- [Stored records]
..............................
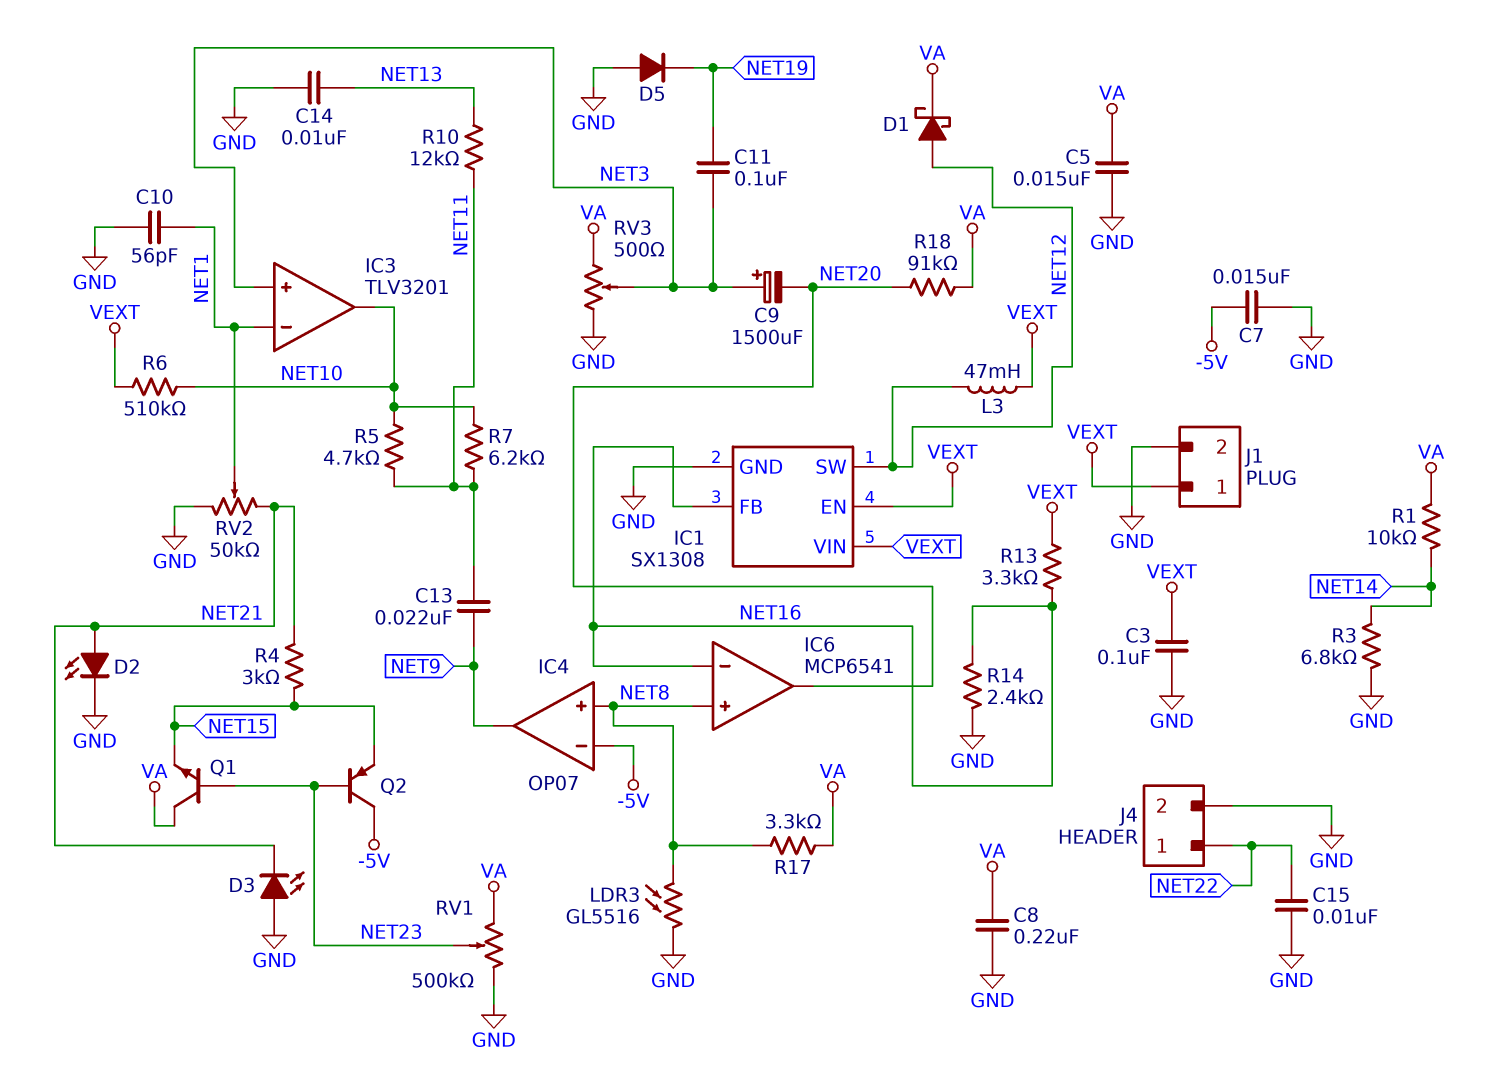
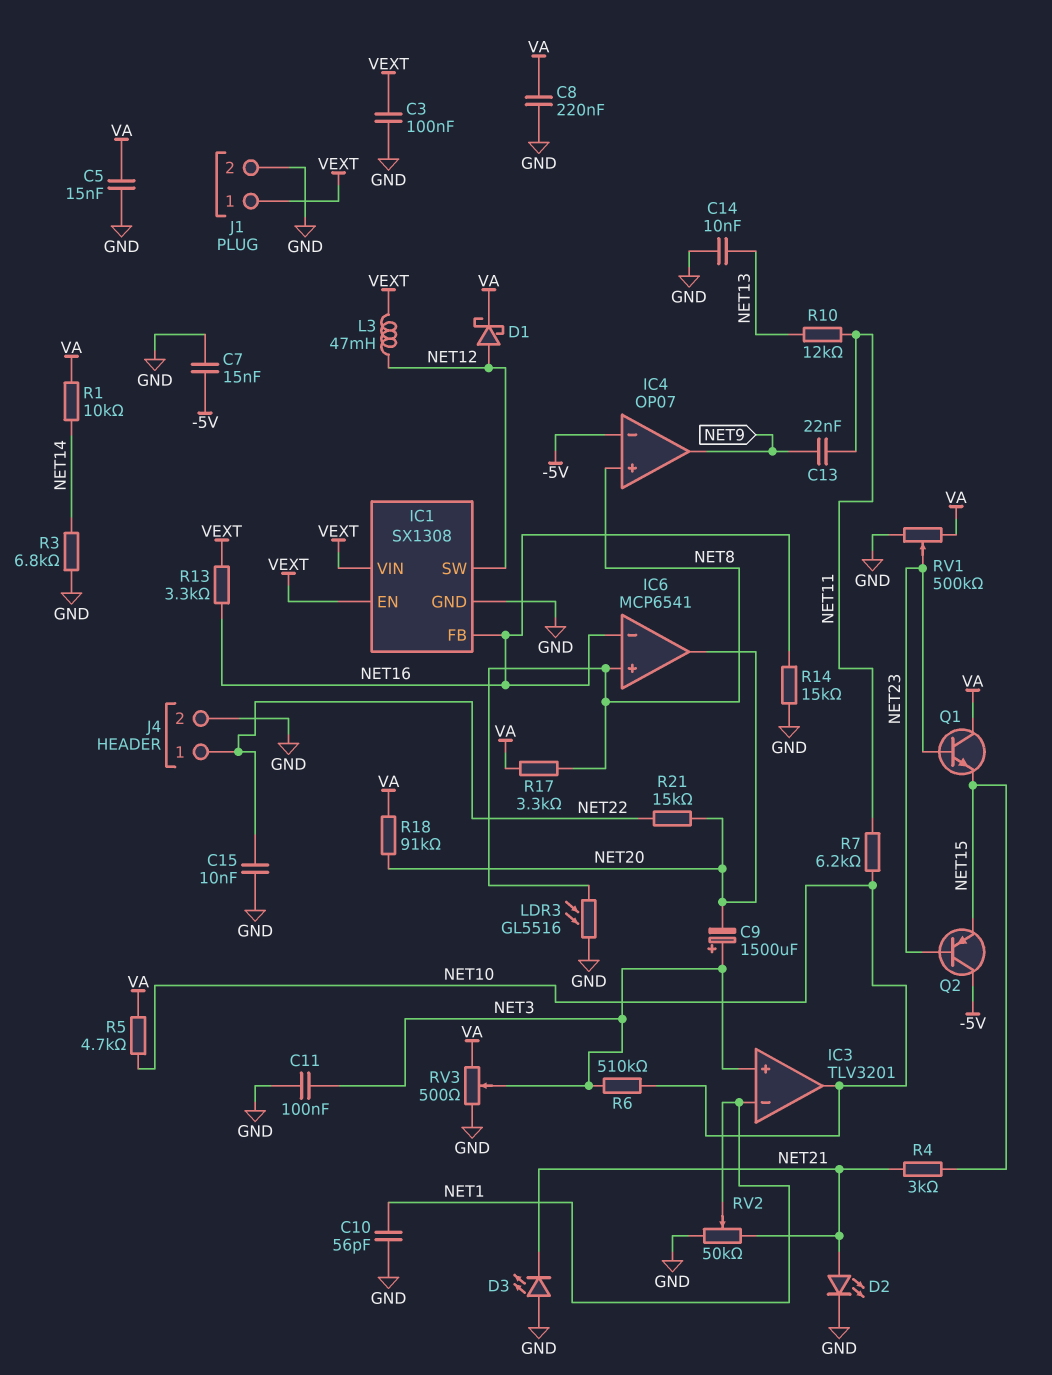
C11: 100nF (NET3, NET19) -> 100nF (GND, NET3)
D5: diode (A GND, K NET19) -> none
R5: 4.7k (NET10, NET11) -> 4.7k (NET10, VA)
R6: 510k (NET10, VEXT) -> 510k (NET3, NET10)
R14: 2.4k (GND, NET16) -> 15k (GND, NET16)
R21: none -> 15k (NET20, NET22)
..............................
- [ASSIGNMENT]
Transcribe every entry exactly, omitting pictures.

- [SOLUTION TO THE PROBLEM]
C11: 100nF (NET3, NET19) -> 100nF (GND, NET3)
D5: diode (A GND, K NET19) -> none
R5: 4.7k (NET10, NET11) -> 4.7k (NET10, VA)
R6: 510k (NET10, VEXT) -> 510k (NET3, NET10)
R14: 2.4k (GND, NET16) -> 15k (GND, NET16)
R21: none -> 15k (NET20, NET22)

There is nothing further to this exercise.